Activity: What you return must be the full data, repeated verbatim, with no pictures in it.

Records supplied:
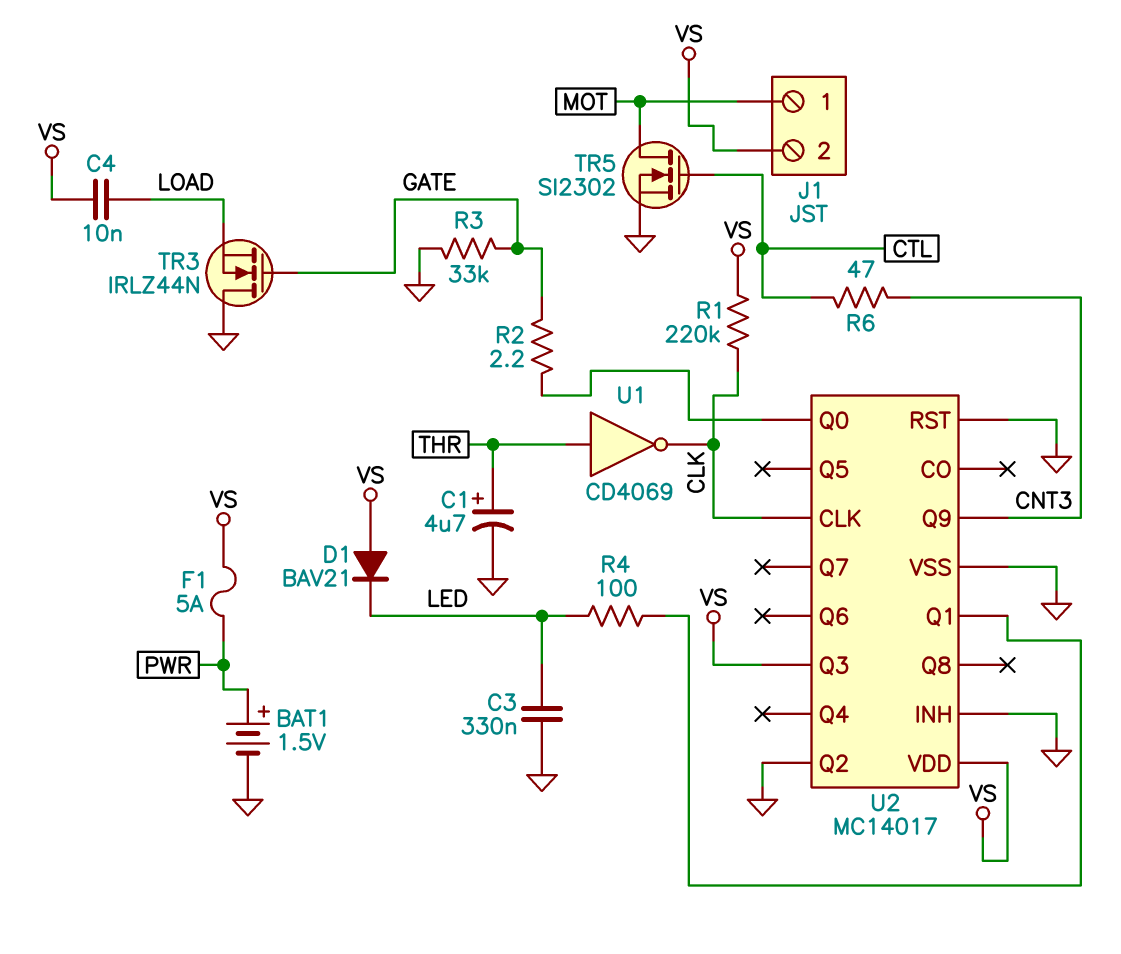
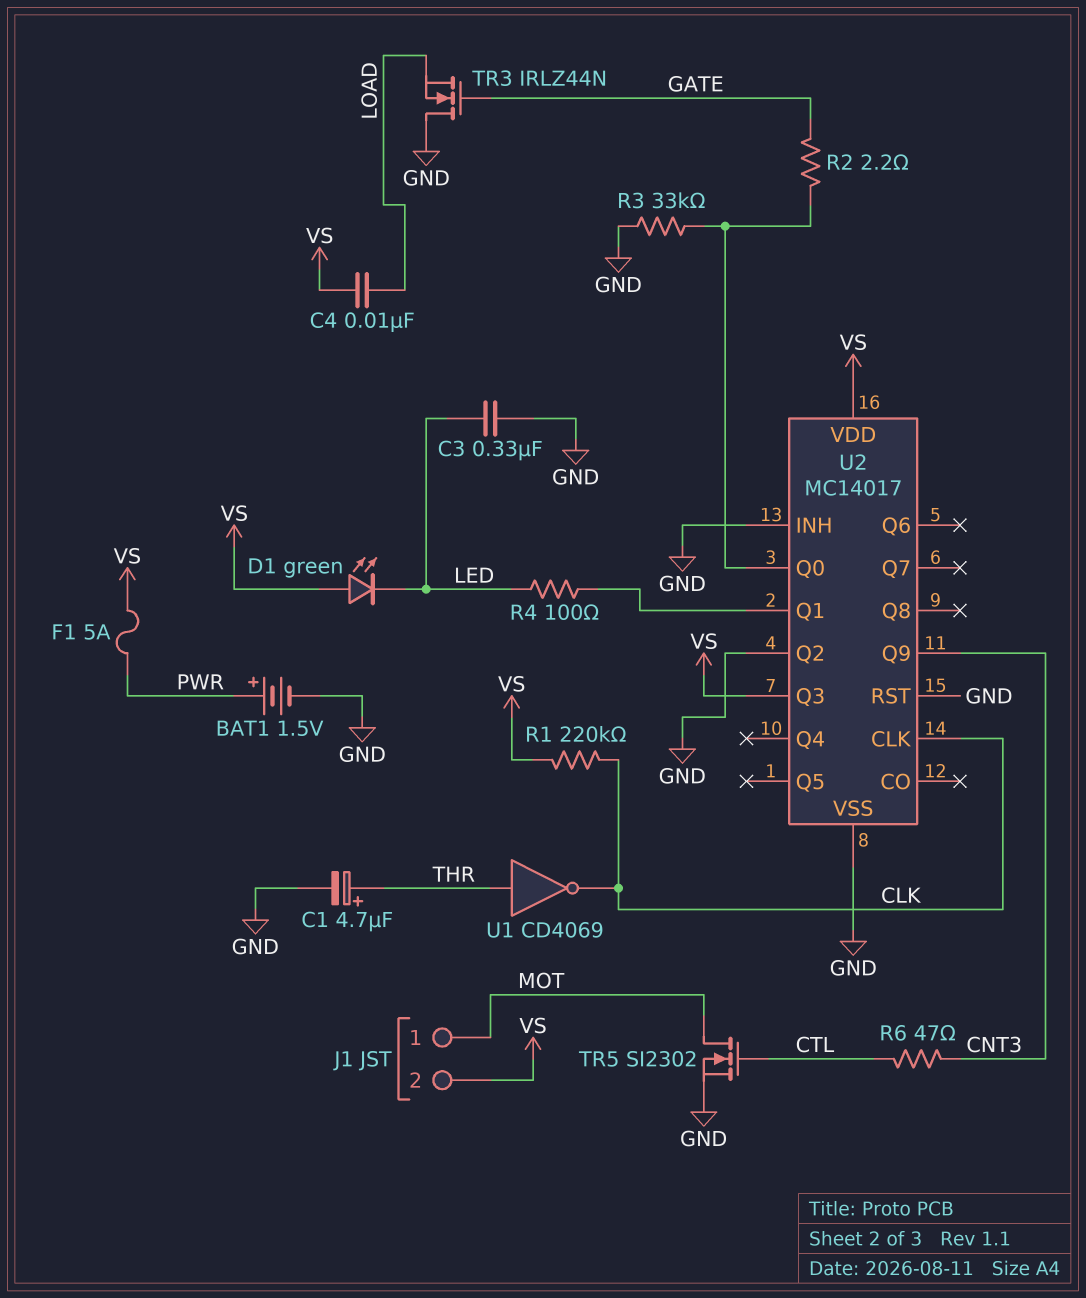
D1: diode BAV21 (A VS, K LED) -> LED green (A VS, K LED)
R3: 33k (GATE, GND) -> 33k (GND, U2/Q0)

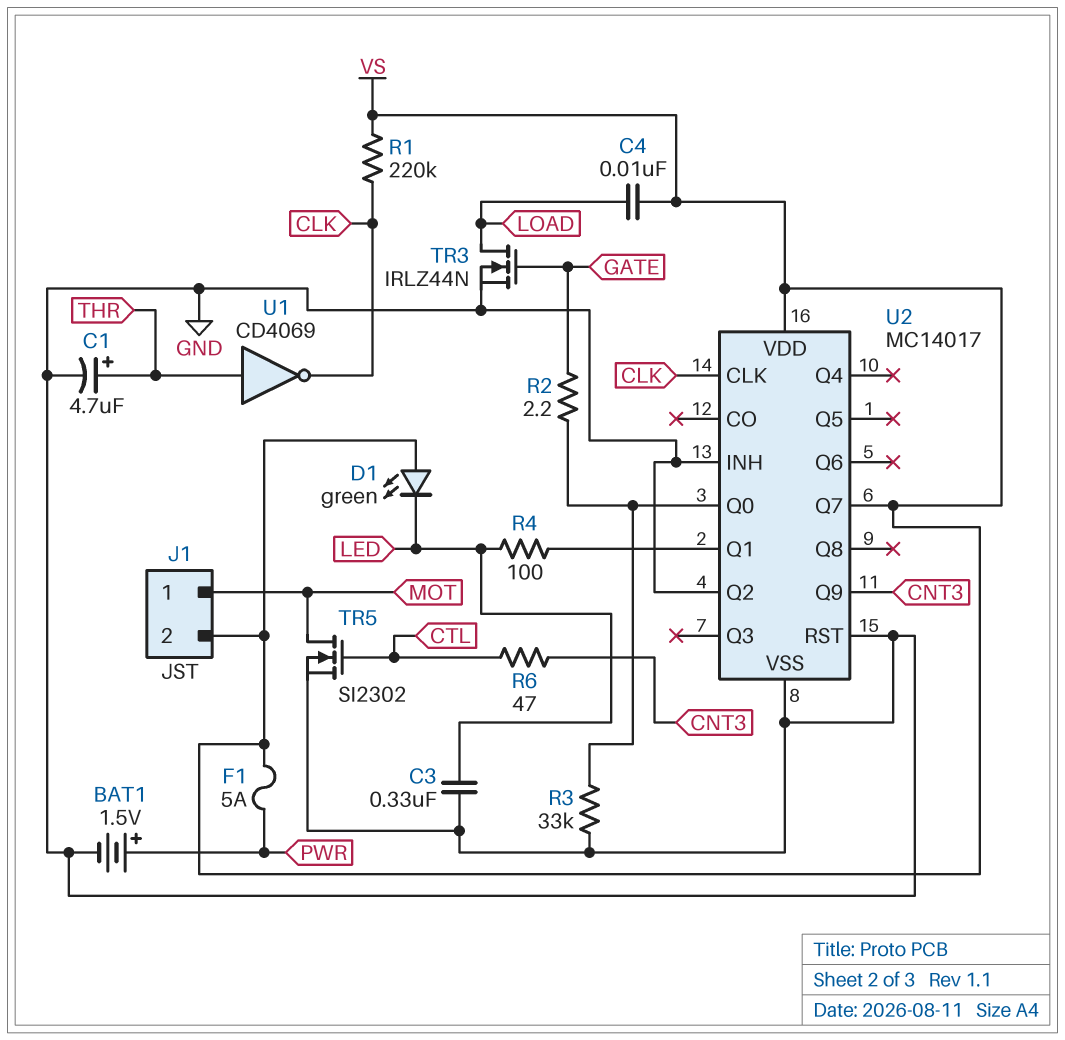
TR3: NMOS IRLZ44N (G GATE, D GND, S LOAD) -> NMOS IRLZ44N (G GATE, D LOAD, S GND)
U2 pin Q3: VS -> none
U2 pin Q7: none -> VS

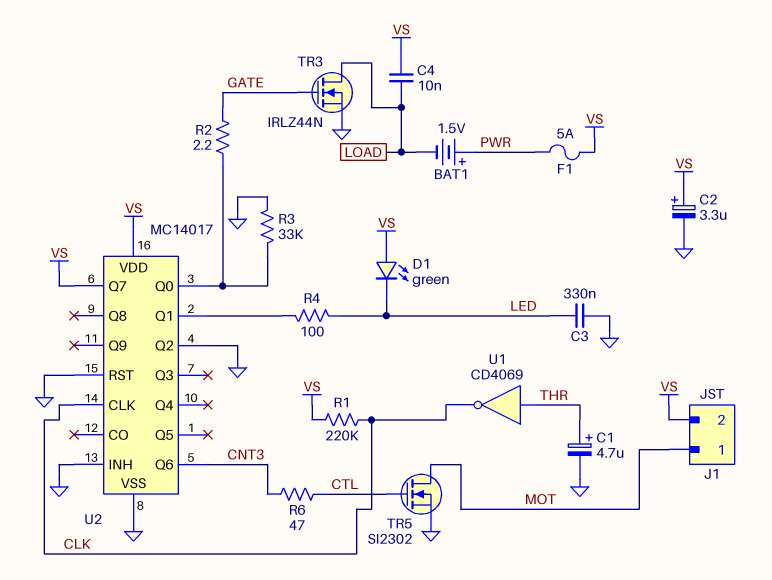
BAT1: 1.5V (plus PWR, minus GND) -> 1.5V (plus PWR, minus LOAD)
C2: none -> 3.3uF (plus VS, minus GND)
U2 pin Q6: none -> CNT3
U2 pin Q9: CNT3 -> none

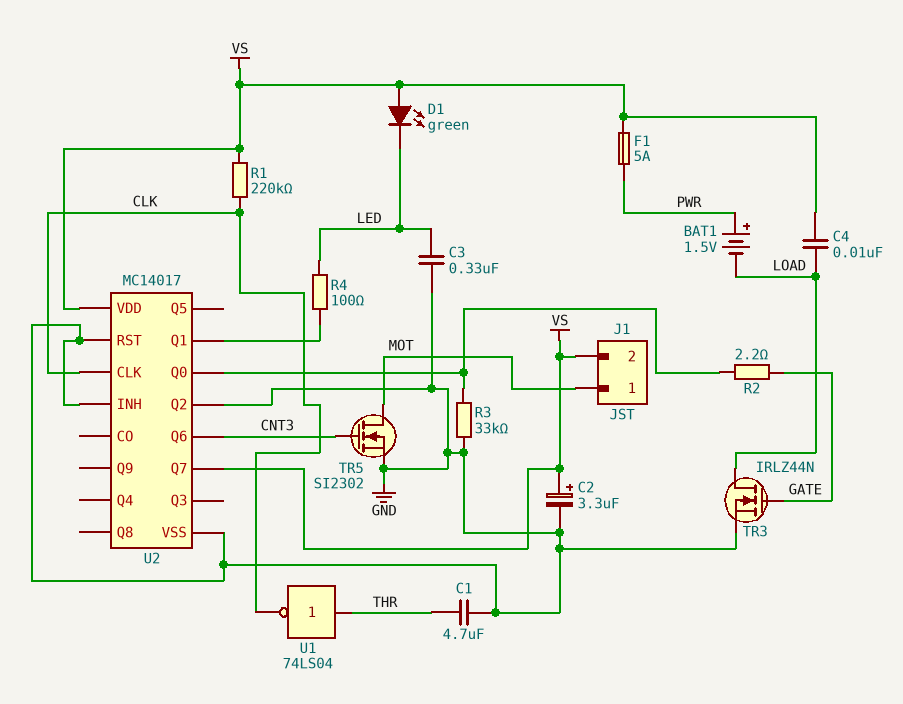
C1: 4.7uF (plus THR, minus GND) -> 4.7uF (GND, THR)
R6: 47 (CNT3, CTL) -> none
TR5: NMOS SI2302 (G CTL, D MOT, S GND) -> NMOS SI2302 (G CNT3, D MOT, S GND)
U1: NOT CD4069 (in THR, out CLK) -> NOT 74LS04 (in THR, out CLK)

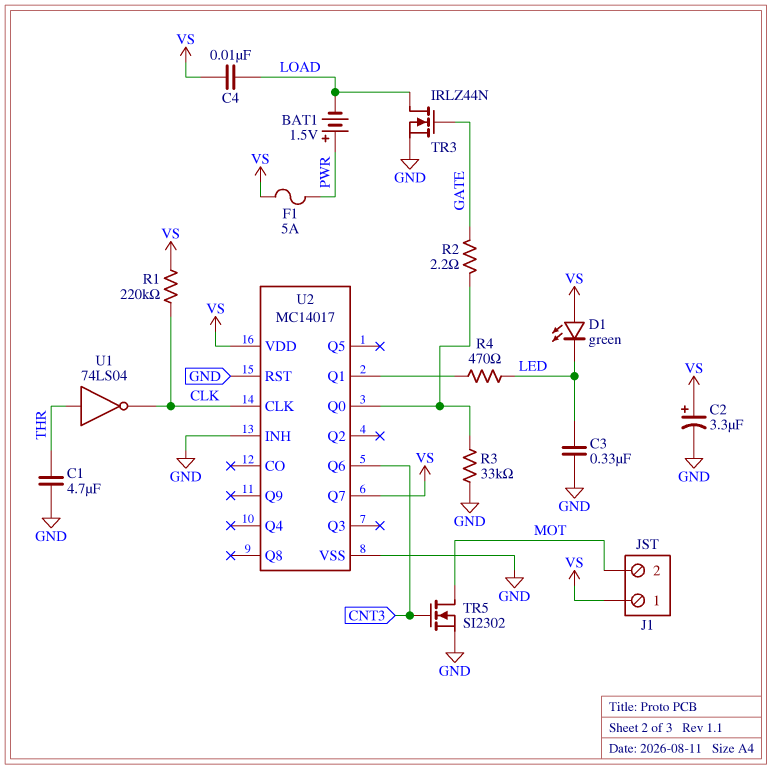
J1 pin 1: MOT -> VS
J1 pin 2: VS -> MOT
R4: 100 (LED, U2/Q1) -> 470 (LED, U2/Q1)
U2 pin Q2: GND -> none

Completed exercise:
D1: diode BAV21 (A VS, K LED) -> LED green (A VS, K LED)
R3: 33k (GATE, GND) -> 33k (GND, U2/Q0)

TR3: NMOS IRLZ44N (G GATE, D GND, S LOAD) -> NMOS IRLZ44N (G GATE, D LOAD, S GND)
U2 pin Q3: VS -> none
U2 pin Q7: none -> VS

BAT1: 1.5V (plus PWR, minus GND) -> 1.5V (plus PWR, minus LOAD)
C2: none -> 3.3uF (plus VS, minus GND)
U2 pin Q6: none -> CNT3
U2 pin Q9: CNT3 -> none

C1: 4.7uF (plus THR, minus GND) -> 4.7uF (GND, THR)
R6: 47 (CNT3, CTL) -> none
TR5: NMOS SI2302 (G CTL, D MOT, S GND) -> NMOS SI2302 (G CNT3, D MOT, S GND)
U1: NOT CD4069 (in THR, out CLK) -> NOT 74LS04 (in THR, out CLK)

J1 pin 1: MOT -> VS
J1 pin 2: VS -> MOT
R4: 100 (LED, U2/Q1) -> 470 (LED, U2/Q1)
U2 pin Q2: GND -> none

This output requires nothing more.